((

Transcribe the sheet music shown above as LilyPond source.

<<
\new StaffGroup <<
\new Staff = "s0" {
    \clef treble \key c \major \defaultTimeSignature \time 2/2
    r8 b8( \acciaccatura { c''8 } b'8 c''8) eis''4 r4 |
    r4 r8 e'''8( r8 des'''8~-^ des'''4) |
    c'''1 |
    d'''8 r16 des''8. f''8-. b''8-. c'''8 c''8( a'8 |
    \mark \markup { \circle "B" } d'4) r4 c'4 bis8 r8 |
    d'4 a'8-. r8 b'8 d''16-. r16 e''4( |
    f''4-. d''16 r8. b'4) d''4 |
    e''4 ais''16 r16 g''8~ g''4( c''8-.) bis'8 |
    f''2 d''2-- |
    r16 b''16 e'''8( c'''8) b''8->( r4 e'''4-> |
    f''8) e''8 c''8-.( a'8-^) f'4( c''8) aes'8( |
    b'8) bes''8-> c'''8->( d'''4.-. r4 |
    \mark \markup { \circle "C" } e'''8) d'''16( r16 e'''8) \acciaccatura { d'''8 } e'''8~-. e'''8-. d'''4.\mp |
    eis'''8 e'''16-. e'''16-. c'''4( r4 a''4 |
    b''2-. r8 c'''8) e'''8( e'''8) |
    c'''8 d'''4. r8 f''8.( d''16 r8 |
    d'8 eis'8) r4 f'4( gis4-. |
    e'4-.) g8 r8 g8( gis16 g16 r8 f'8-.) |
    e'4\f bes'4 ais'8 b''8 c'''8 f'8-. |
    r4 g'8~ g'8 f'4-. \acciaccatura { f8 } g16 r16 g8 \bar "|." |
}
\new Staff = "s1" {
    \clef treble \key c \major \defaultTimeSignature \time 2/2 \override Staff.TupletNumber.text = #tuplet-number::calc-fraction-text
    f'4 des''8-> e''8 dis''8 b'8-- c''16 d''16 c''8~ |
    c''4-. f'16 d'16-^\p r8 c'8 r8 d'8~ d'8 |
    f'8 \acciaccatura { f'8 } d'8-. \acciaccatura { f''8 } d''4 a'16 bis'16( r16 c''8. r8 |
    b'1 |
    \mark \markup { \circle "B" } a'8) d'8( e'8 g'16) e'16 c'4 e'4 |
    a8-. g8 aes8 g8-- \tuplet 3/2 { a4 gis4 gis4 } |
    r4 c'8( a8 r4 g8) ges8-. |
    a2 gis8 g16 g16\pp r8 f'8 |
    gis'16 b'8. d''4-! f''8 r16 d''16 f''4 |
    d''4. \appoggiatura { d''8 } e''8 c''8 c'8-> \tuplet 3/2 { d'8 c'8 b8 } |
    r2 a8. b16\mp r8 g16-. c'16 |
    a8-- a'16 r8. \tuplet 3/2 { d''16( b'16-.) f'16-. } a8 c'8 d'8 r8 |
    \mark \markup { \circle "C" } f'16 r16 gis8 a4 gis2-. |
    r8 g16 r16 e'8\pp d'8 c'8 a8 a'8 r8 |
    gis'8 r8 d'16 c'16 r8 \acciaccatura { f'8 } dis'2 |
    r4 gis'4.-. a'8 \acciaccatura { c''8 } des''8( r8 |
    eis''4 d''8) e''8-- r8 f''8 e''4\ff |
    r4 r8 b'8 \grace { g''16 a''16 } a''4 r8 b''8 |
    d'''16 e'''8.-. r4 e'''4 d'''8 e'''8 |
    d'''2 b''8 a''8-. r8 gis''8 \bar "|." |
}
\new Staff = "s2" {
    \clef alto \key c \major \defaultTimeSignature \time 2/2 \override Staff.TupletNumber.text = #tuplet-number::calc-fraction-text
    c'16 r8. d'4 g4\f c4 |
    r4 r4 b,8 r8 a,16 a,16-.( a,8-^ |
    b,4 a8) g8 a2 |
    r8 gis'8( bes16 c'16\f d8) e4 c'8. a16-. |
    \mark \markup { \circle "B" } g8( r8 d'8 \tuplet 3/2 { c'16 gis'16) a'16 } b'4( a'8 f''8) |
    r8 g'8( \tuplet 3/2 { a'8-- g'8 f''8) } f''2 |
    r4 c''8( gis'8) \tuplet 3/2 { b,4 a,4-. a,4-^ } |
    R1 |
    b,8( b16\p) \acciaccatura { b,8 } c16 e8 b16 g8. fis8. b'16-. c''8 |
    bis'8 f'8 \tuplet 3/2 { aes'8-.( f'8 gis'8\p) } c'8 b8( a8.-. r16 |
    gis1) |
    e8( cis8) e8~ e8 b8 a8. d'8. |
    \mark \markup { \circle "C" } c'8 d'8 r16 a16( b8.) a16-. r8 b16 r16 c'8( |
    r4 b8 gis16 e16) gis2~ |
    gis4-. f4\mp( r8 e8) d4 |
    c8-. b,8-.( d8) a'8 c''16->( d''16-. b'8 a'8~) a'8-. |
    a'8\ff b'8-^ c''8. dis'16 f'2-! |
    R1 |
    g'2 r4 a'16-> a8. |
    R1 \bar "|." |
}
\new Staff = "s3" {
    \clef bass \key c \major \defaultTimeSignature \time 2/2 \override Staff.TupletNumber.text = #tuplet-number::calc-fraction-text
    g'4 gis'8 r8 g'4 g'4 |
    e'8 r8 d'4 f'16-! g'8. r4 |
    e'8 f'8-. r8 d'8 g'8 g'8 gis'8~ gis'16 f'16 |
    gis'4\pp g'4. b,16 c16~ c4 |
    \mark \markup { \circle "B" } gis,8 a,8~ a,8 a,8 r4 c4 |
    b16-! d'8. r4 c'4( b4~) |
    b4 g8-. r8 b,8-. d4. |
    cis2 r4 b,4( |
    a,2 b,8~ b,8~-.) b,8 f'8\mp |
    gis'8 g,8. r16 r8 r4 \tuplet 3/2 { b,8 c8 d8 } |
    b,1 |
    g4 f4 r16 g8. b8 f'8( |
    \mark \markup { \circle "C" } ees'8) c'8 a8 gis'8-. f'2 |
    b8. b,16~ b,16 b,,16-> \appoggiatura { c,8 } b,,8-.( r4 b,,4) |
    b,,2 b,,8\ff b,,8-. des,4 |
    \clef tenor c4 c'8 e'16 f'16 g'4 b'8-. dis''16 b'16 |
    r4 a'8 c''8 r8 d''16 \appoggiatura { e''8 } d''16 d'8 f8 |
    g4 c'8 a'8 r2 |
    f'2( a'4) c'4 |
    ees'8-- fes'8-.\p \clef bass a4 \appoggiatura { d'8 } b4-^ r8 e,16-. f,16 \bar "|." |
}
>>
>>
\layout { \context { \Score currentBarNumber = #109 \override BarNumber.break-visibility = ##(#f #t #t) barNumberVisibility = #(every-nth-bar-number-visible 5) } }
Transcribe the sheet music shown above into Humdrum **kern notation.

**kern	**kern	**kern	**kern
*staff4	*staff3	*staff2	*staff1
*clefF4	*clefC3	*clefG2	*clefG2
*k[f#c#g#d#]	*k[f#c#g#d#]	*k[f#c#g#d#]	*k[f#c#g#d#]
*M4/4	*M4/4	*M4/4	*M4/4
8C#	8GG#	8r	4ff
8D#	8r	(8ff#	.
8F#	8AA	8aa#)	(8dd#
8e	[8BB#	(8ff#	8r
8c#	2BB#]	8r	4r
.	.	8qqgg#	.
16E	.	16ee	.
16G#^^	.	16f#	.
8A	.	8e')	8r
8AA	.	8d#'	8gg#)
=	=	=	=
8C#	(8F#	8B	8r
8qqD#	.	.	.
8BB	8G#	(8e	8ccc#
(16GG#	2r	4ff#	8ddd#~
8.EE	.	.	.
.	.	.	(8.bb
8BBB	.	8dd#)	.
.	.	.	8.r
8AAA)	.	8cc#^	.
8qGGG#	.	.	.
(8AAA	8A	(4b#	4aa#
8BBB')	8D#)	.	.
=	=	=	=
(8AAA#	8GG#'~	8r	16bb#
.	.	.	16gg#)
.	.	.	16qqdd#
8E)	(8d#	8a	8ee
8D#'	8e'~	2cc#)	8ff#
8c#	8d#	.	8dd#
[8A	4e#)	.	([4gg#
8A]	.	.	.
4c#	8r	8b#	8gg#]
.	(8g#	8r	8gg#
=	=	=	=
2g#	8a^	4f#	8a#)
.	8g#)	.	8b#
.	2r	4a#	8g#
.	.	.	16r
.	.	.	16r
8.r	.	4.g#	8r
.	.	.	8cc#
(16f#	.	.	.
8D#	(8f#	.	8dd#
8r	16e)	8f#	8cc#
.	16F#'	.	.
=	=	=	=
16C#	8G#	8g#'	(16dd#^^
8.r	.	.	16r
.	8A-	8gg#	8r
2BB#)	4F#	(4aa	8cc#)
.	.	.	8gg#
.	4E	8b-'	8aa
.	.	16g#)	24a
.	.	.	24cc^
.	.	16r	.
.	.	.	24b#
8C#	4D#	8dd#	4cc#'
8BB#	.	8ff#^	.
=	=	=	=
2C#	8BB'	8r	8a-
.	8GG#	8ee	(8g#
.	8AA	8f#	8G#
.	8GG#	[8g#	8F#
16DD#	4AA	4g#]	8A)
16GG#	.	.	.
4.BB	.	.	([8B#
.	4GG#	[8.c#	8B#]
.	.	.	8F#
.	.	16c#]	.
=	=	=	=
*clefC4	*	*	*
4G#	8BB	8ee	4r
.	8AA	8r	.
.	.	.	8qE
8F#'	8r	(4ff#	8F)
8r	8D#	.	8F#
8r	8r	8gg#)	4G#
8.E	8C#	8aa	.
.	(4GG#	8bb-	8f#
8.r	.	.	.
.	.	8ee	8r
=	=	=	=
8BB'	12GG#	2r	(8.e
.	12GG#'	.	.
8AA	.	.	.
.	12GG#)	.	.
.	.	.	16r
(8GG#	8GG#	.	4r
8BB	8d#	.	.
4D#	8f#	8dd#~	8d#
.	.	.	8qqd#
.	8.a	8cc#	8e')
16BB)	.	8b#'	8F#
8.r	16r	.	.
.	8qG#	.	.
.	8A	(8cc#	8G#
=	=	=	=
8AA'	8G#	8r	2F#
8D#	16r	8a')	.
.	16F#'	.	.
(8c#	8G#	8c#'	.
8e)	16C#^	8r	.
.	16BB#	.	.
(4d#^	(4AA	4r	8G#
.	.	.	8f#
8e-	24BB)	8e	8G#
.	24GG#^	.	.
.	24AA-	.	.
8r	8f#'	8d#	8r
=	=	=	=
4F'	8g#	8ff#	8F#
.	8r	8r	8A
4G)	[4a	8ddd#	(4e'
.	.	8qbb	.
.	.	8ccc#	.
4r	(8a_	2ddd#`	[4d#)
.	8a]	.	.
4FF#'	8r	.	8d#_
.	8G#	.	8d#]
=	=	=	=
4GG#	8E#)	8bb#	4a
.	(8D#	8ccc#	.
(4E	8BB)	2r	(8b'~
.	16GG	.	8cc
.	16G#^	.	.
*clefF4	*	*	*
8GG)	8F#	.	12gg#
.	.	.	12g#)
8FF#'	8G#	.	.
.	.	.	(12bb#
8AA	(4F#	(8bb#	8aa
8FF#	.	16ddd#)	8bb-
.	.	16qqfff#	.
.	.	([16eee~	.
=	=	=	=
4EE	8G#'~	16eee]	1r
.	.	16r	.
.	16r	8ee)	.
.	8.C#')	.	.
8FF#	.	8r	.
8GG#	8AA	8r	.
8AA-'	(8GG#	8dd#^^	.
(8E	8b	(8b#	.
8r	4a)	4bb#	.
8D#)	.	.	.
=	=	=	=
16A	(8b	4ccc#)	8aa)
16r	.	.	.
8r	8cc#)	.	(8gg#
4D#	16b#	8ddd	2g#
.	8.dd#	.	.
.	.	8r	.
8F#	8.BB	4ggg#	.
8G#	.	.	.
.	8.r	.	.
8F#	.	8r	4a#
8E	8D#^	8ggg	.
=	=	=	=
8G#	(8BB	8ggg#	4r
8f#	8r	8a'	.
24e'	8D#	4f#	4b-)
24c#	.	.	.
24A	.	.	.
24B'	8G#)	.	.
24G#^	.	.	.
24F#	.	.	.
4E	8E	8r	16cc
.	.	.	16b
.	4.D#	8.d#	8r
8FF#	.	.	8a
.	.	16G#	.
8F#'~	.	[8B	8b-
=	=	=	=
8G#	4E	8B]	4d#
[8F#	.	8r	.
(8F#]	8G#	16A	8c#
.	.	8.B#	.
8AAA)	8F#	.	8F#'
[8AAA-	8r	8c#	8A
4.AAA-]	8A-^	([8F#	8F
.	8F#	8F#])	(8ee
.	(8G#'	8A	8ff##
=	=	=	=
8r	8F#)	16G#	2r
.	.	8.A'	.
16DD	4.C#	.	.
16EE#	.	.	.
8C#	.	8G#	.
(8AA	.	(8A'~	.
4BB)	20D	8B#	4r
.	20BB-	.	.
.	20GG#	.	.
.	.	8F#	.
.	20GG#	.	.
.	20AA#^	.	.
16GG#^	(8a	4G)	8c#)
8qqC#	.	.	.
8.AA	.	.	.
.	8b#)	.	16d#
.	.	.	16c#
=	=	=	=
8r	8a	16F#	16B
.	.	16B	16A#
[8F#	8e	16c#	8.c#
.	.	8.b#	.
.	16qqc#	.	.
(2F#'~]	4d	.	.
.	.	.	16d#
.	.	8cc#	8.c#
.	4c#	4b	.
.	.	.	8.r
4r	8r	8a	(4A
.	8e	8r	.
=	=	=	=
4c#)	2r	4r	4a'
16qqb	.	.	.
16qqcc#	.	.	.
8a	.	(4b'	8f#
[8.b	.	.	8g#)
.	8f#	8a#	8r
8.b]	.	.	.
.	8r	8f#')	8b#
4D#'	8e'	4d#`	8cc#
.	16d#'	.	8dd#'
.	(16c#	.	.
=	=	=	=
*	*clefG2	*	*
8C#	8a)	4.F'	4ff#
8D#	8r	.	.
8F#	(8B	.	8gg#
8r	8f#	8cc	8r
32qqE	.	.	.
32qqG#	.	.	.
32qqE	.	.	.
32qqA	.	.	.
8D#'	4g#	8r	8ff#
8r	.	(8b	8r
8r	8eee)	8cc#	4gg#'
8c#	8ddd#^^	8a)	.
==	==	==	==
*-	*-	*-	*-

))

Task goal: Which lines of the records contain the string "kern" with its case matched exactly? Return each such line in full.

Solution to this task:
Transcribe the sheet music shown above into Humdrum **kern notation.
**kern	**kern	**kern	**kern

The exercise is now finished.